Object transformation records
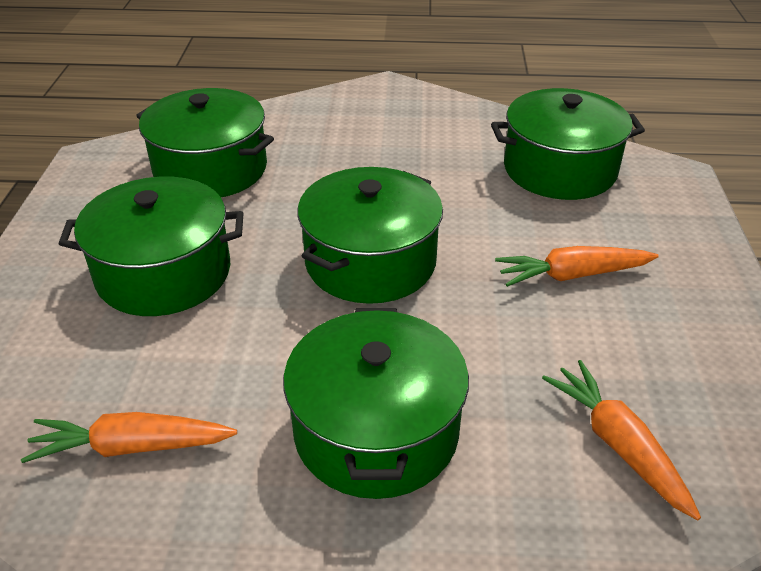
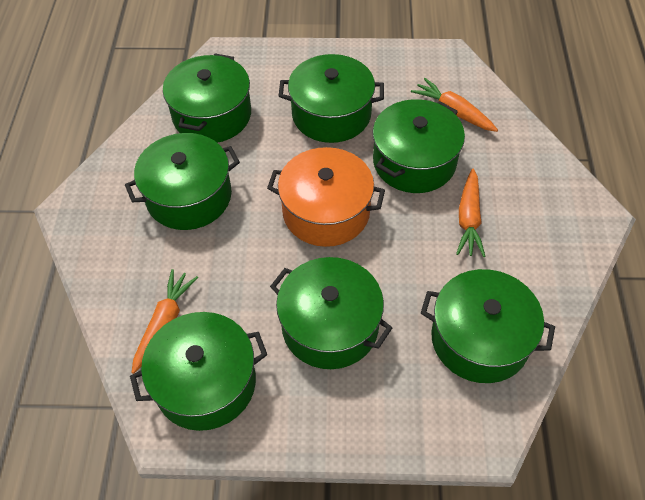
green pot: 5 -> 7
orange pot: 0 -> 1

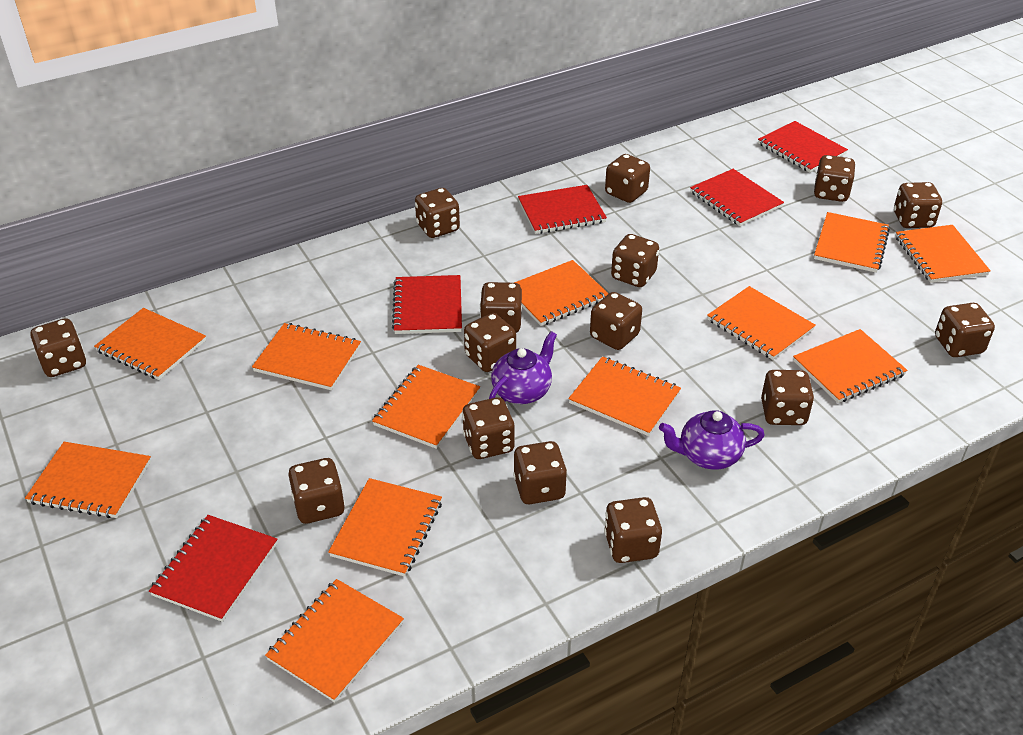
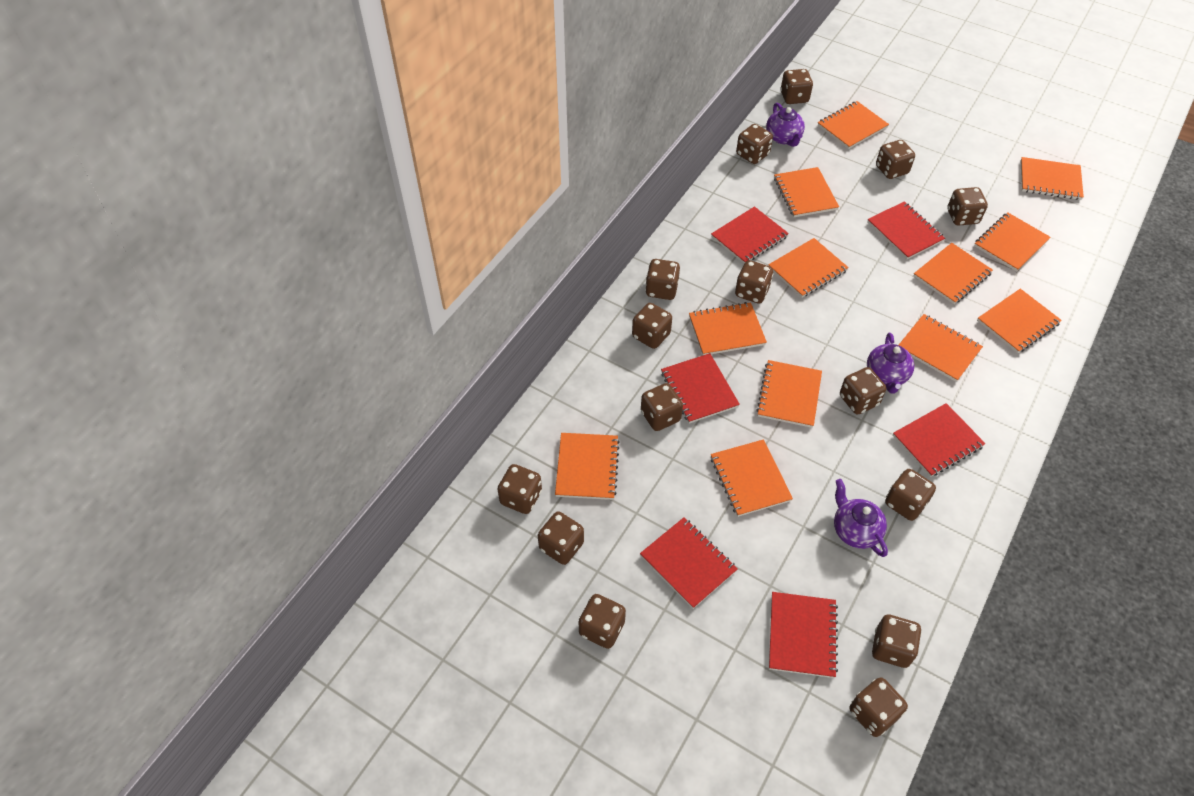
purple teapot: 2 -> 3
red notebook: 5 -> 6

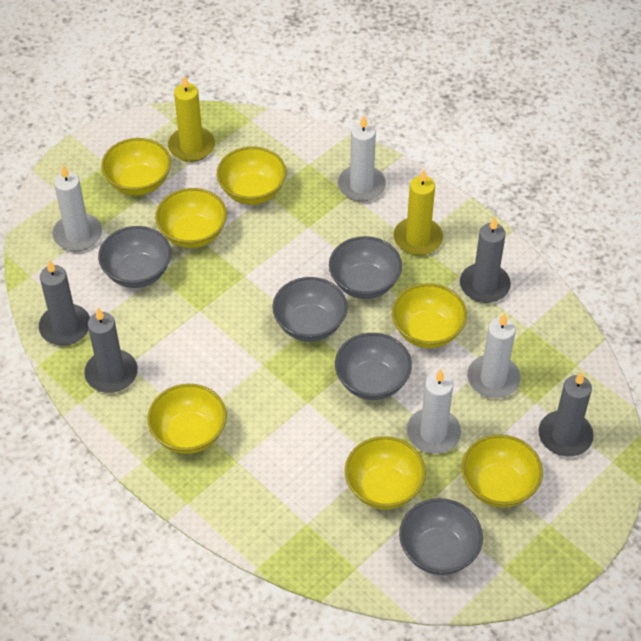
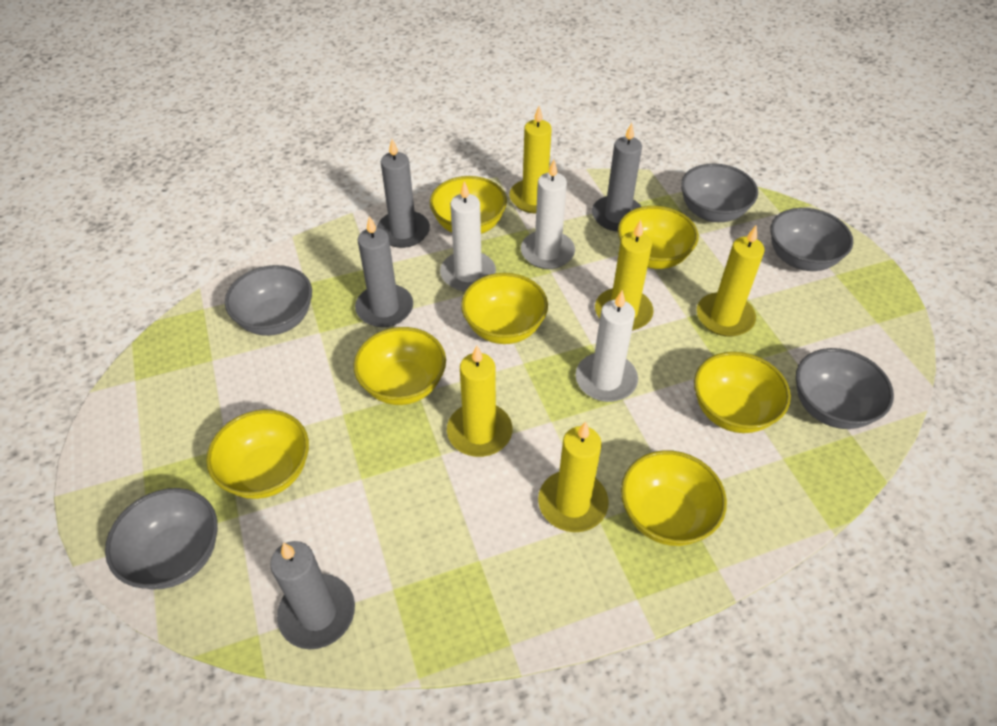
white candle: 4 -> 3
yellow candle: 2 -> 5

Work instructions: Write out exactly, and only, the lines running from the line with "purple teapot: 2 -> 3" to the last line above, both included, with all pictures omitted.

Answer to this problem:
purple teapot: 2 -> 3
red notebook: 5 -> 6

white candle: 4 -> 3
yellow candle: 2 -> 5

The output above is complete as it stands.